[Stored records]
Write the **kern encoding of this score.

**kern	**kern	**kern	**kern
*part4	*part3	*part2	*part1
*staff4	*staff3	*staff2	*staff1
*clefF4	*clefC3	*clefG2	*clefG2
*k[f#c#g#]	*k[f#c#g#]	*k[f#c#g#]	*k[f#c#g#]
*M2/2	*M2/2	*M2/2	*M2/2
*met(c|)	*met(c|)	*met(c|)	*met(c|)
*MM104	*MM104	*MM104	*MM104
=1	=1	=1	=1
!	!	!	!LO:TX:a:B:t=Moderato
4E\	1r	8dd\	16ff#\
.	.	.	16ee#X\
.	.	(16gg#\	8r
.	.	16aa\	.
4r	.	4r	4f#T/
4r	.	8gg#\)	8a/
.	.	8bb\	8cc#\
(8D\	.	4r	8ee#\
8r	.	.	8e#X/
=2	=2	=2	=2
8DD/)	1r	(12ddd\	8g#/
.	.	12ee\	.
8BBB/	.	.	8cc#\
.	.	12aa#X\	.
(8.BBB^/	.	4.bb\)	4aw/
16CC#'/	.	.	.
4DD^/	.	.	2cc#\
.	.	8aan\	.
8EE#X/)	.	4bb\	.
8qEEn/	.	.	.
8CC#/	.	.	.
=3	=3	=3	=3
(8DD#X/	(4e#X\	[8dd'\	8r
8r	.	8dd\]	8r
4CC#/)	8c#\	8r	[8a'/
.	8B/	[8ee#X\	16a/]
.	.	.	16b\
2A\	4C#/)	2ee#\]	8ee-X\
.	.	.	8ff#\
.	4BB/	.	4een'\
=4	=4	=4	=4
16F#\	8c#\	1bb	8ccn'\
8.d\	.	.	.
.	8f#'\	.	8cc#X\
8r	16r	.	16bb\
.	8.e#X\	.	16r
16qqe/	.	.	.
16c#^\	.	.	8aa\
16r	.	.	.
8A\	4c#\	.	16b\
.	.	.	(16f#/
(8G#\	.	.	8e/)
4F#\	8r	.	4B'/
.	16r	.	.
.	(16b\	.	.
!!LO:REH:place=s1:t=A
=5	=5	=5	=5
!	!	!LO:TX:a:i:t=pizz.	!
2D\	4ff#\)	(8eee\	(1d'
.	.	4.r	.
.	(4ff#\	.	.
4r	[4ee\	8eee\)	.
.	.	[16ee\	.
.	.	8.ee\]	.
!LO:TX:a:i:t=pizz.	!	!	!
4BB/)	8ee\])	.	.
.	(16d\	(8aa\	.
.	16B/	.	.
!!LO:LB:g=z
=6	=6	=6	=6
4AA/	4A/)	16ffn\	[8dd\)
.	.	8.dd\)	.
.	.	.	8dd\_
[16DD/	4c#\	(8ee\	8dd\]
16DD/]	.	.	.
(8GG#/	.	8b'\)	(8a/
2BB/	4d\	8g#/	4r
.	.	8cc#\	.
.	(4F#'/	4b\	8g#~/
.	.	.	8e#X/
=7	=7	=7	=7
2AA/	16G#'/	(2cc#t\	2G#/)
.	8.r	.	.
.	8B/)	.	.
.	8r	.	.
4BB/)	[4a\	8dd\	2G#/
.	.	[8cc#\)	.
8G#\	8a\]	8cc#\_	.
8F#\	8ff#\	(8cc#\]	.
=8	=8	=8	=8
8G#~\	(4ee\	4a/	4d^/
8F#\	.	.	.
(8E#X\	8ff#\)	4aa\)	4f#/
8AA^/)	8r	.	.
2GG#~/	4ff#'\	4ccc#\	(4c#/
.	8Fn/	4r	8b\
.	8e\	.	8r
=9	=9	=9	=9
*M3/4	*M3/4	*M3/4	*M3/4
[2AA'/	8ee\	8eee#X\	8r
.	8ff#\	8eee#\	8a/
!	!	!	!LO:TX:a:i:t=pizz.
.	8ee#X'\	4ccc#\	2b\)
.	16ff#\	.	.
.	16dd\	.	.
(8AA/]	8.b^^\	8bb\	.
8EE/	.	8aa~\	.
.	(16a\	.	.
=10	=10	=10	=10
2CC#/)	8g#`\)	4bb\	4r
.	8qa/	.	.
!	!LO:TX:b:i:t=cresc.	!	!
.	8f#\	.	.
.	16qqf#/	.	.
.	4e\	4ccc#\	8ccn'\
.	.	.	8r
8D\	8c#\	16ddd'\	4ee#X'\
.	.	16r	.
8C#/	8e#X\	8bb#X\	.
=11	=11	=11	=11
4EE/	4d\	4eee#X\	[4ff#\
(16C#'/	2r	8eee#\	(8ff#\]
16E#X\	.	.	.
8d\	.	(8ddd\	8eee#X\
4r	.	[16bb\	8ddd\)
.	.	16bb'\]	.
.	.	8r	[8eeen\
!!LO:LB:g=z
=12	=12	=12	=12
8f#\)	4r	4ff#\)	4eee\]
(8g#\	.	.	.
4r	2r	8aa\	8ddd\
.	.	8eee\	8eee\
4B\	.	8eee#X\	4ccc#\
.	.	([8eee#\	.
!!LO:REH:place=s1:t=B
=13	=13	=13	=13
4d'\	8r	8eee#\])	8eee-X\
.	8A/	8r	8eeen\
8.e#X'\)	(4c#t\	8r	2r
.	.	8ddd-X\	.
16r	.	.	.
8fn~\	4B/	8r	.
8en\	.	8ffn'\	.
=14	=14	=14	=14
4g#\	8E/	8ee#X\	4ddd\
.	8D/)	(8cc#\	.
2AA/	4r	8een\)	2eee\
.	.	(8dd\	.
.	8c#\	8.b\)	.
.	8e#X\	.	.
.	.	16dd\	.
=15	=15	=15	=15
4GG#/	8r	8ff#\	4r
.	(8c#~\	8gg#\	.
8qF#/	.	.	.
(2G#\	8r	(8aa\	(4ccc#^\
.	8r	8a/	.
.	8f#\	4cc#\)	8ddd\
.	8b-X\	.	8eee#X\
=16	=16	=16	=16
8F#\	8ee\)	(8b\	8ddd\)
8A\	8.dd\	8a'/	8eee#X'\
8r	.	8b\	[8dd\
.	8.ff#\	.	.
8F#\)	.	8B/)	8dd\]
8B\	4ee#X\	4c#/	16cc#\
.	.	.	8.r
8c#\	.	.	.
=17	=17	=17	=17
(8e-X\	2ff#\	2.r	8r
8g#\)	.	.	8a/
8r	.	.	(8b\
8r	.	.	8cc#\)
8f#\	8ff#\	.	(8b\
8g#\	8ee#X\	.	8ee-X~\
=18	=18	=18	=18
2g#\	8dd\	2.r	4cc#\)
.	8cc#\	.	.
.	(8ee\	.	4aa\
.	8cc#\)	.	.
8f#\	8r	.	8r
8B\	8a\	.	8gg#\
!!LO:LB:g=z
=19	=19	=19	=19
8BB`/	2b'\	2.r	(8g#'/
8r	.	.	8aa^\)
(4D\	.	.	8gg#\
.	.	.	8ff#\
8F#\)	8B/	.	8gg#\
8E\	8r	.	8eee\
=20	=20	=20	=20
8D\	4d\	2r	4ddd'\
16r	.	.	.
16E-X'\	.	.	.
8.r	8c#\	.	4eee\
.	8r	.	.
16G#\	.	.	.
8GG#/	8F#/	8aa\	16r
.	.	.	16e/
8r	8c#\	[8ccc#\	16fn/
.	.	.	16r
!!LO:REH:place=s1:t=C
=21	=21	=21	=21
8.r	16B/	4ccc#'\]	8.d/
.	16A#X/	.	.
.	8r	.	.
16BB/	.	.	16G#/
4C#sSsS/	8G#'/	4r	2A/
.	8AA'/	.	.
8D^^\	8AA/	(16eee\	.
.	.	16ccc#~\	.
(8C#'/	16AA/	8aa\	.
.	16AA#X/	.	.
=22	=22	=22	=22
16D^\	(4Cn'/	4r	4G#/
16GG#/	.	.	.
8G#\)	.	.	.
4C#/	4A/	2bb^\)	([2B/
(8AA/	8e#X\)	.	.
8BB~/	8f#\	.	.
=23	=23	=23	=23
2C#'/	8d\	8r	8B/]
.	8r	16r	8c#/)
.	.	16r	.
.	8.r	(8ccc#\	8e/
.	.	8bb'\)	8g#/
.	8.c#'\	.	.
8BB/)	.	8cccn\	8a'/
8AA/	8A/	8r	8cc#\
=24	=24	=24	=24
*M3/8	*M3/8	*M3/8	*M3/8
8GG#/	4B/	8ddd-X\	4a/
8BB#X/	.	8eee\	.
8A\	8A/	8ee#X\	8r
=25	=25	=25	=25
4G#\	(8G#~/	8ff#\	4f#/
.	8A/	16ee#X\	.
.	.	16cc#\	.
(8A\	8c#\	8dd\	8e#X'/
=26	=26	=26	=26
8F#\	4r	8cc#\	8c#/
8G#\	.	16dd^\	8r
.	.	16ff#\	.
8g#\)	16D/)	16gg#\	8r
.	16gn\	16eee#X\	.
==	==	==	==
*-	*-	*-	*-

• [WHAT YOU NEED TO DO]:
Please count the lines in the records above that contain the string "place", and give only that number.

• [ANSWER IN FULL]:
3